-------- Data to use
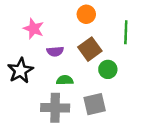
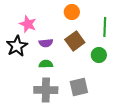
green circle: (108, 69) -> (99, 55), moved
black star: (20, 71) -> (17, 46), moved
green semicircle: (65, 80) -> (46, 64), moved

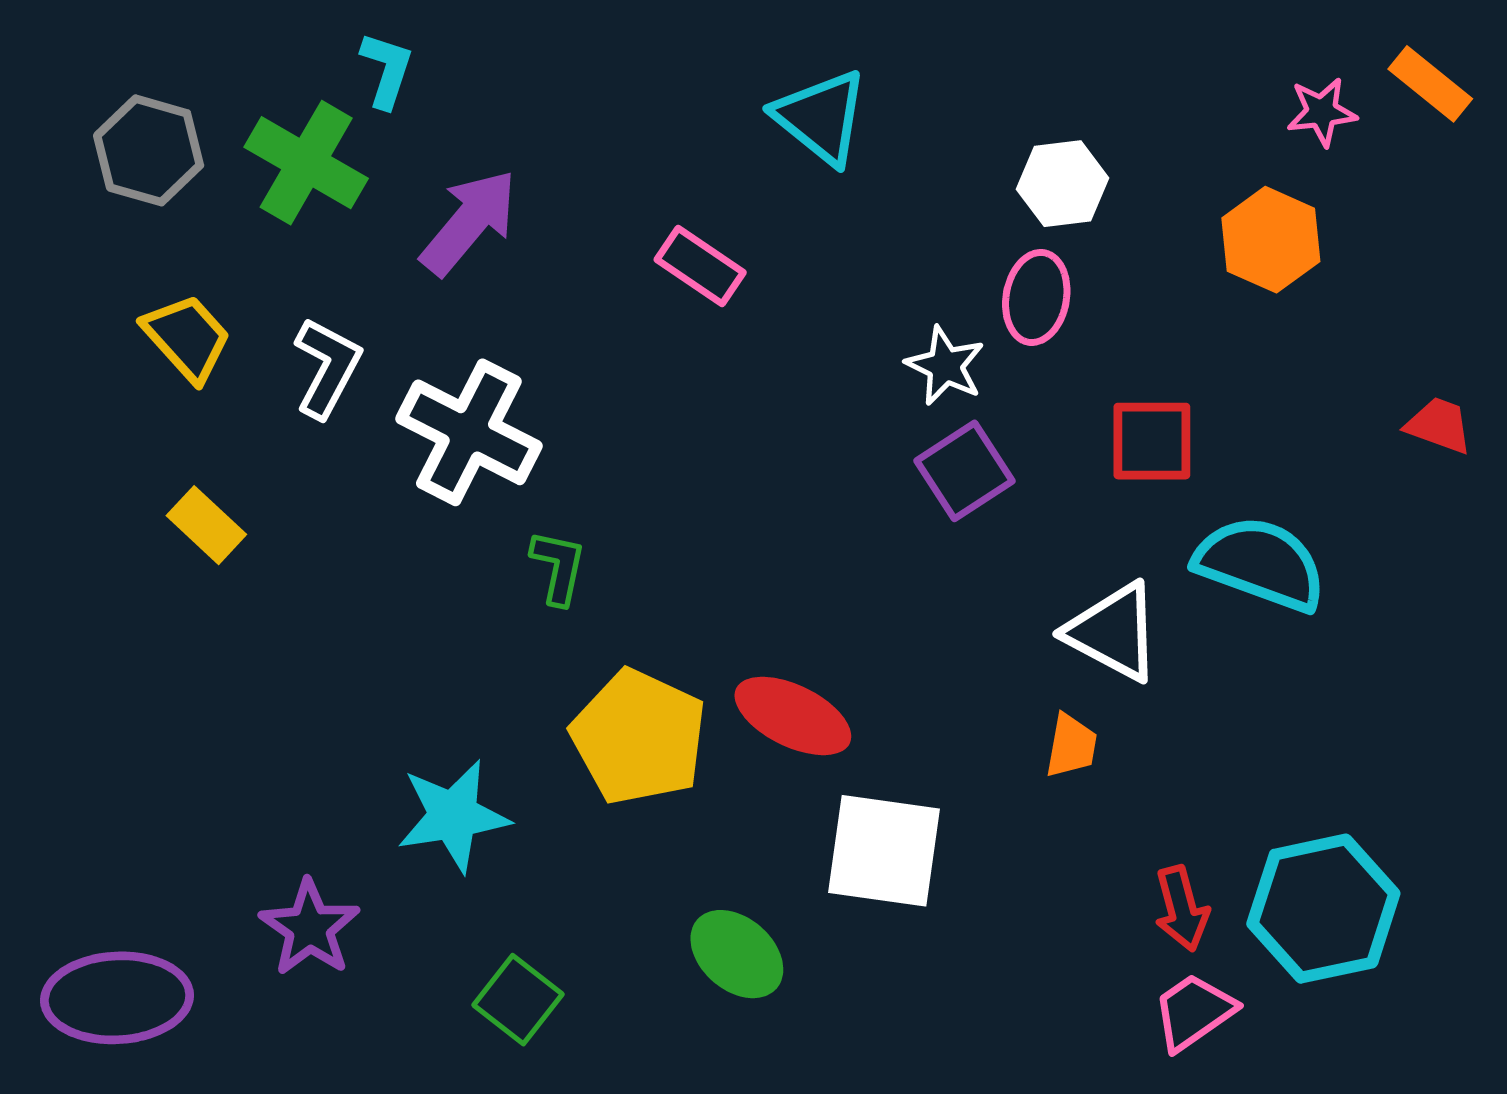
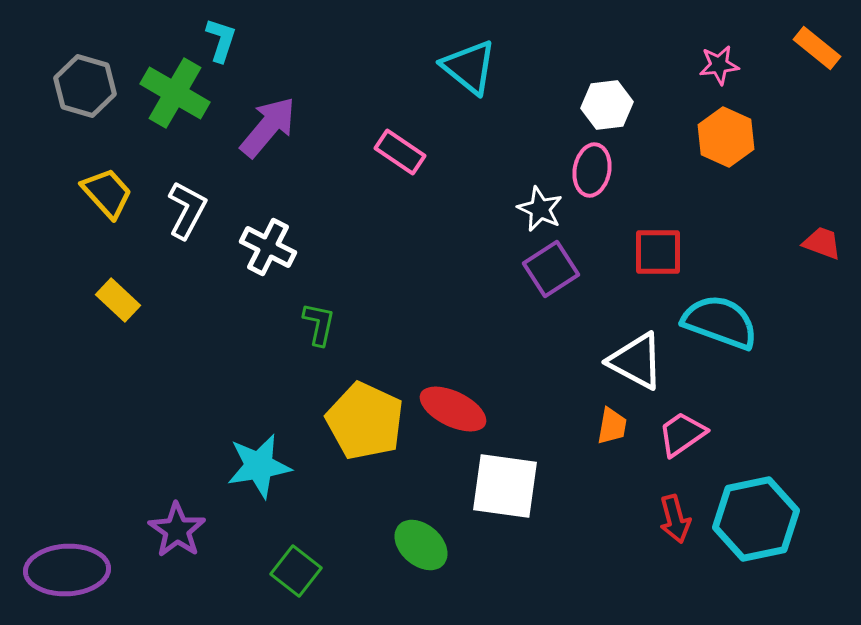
pink star: (1322, 112) -> (719, 65), moved
white cross: (469, 432) -> (268, 247), size x0.7
pink trapezoid: (1194, 1012) -> (682, 434), moved

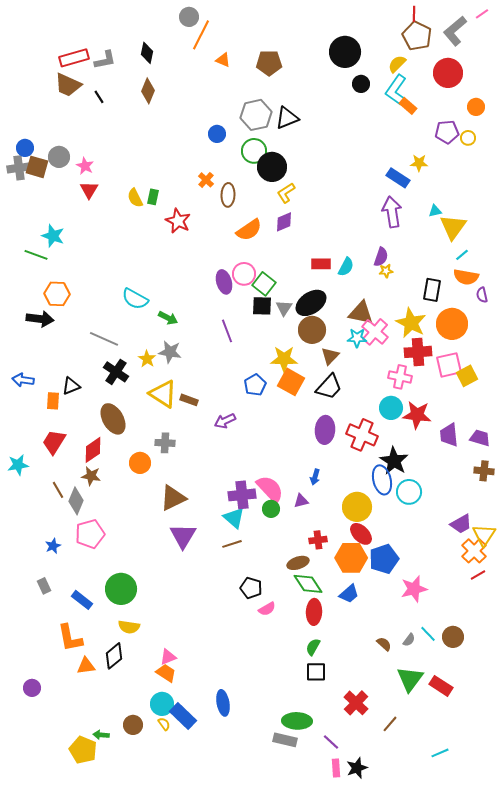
----------------
Task brief: Your response must consist of the material above, reproduced word for word, with the images omitted.

Answer space:
green circle: (108, 69) -> (99, 55), moved
black star: (20, 71) -> (17, 46), moved
green semicircle: (65, 80) -> (46, 64), moved

pink star: (1322, 112) -> (719, 65), moved
white cross: (469, 432) -> (268, 247), size x0.7
pink trapezoid: (1194, 1012) -> (682, 434), moved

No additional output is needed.